*** Begin section ***
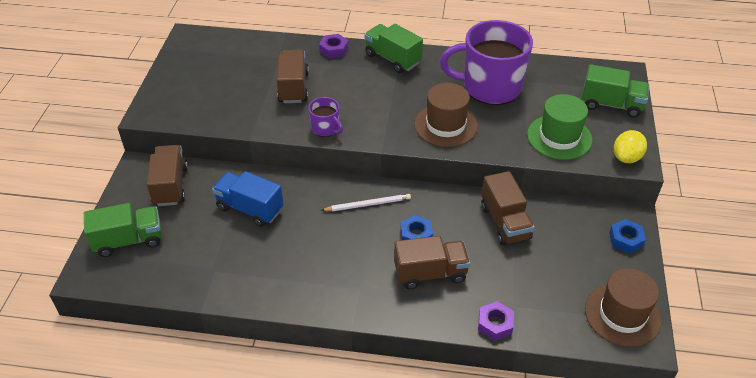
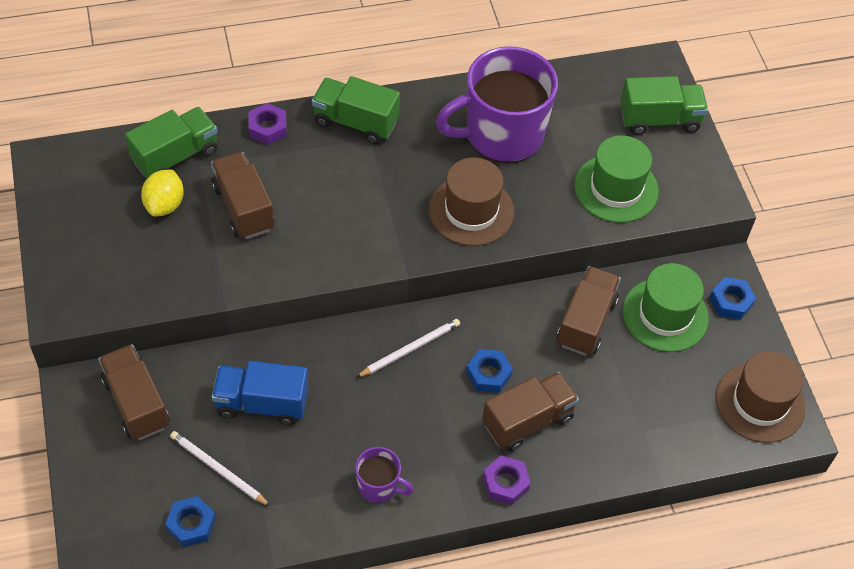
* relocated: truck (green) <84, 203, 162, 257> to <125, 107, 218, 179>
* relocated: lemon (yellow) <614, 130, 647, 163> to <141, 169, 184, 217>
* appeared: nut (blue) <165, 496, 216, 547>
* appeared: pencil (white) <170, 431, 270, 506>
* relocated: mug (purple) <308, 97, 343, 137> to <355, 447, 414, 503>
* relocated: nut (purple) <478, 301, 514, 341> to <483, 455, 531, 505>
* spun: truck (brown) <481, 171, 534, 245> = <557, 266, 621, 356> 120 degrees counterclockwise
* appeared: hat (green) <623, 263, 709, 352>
*** End section ***
**DIRECTIONS**
What you return must match each record exactly and contain no images.

**WRITTEN SOLUTION**
* relocated: truck (green) <84, 203, 162, 257> to <125, 107, 218, 179>
* relocated: lemon (yellow) <614, 130, 647, 163> to <141, 169, 184, 217>
* appeared: nut (blue) <165, 496, 216, 547>
* appeared: pencil (white) <170, 431, 270, 506>
* relocated: mug (purple) <308, 97, 343, 137> to <355, 447, 414, 503>
* relocated: nut (purple) <478, 301, 514, 341> to <483, 455, 531, 505>
* spun: truck (brown) <481, 171, 534, 245> = <557, 266, 621, 356> 120 degrees counterclockwise
* appeared: hat (green) <623, 263, 709, 352>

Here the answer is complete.